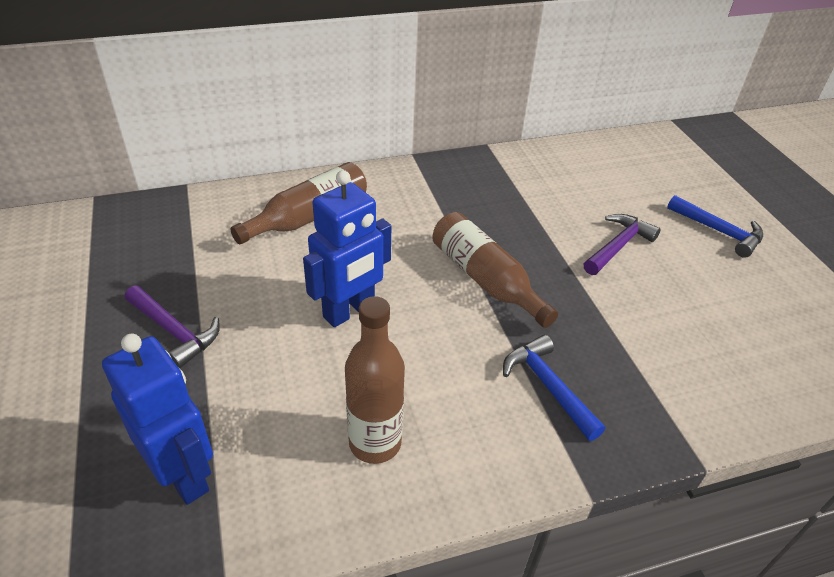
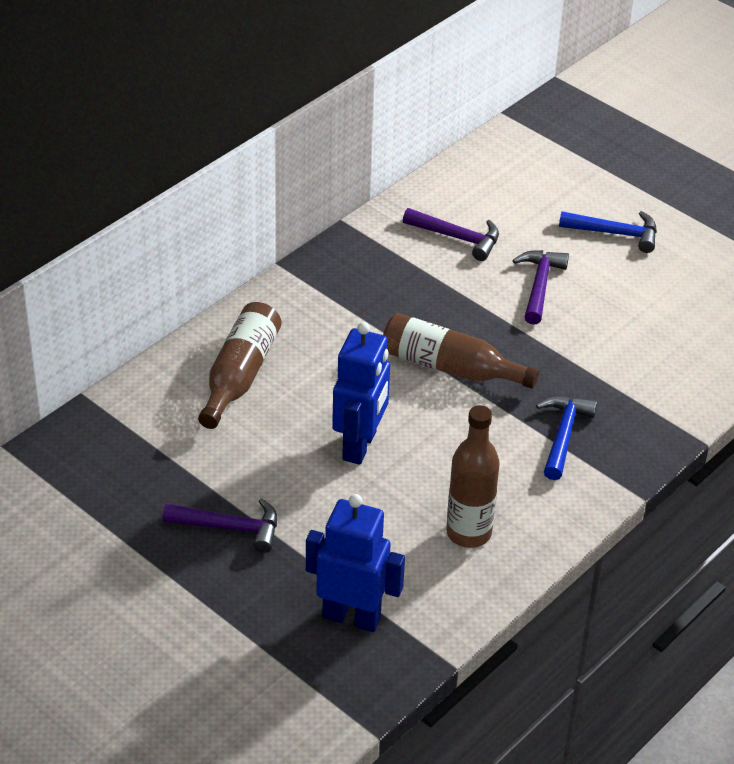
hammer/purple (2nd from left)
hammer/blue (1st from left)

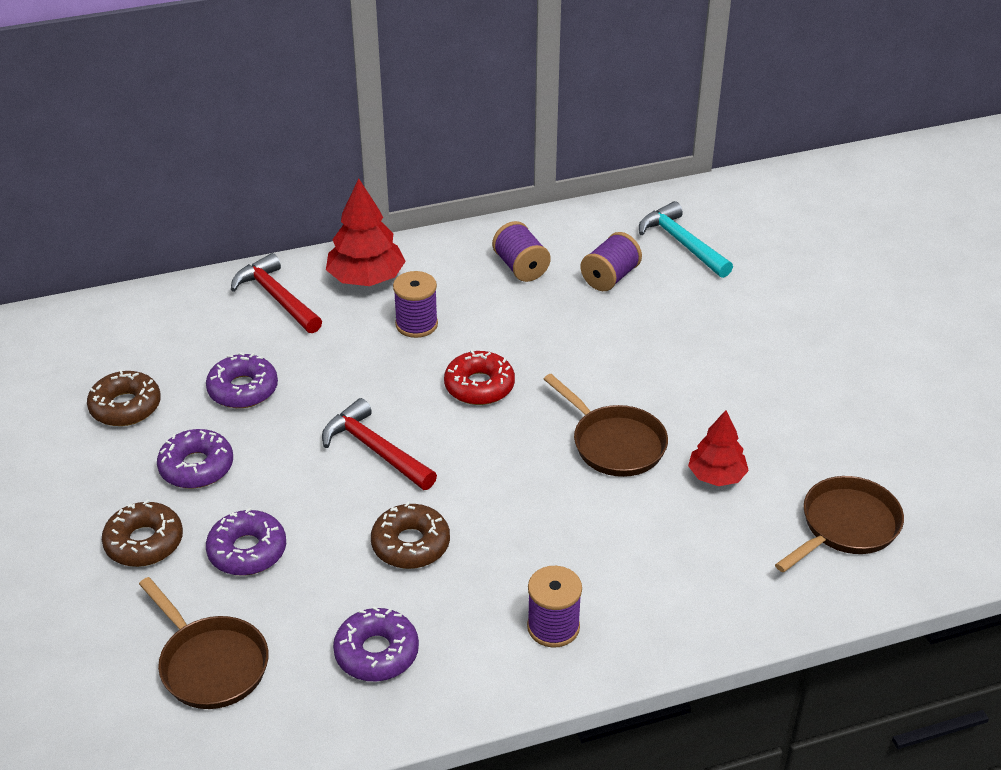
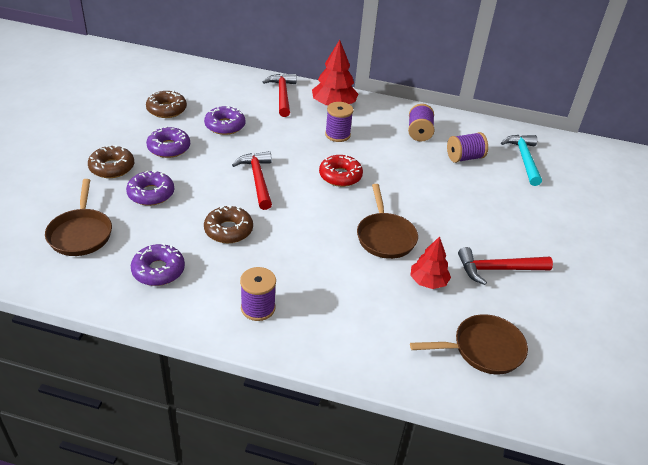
hammer/scarlet (3rd from left)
□ □ □ □
- Task requirements:
What you return should be all of the material above, exactly, and none of its pictures.

- Task response:
hammer/purple (2nd from left)
hammer/blue (1st from left)

hammer/scarlet (3rd from left)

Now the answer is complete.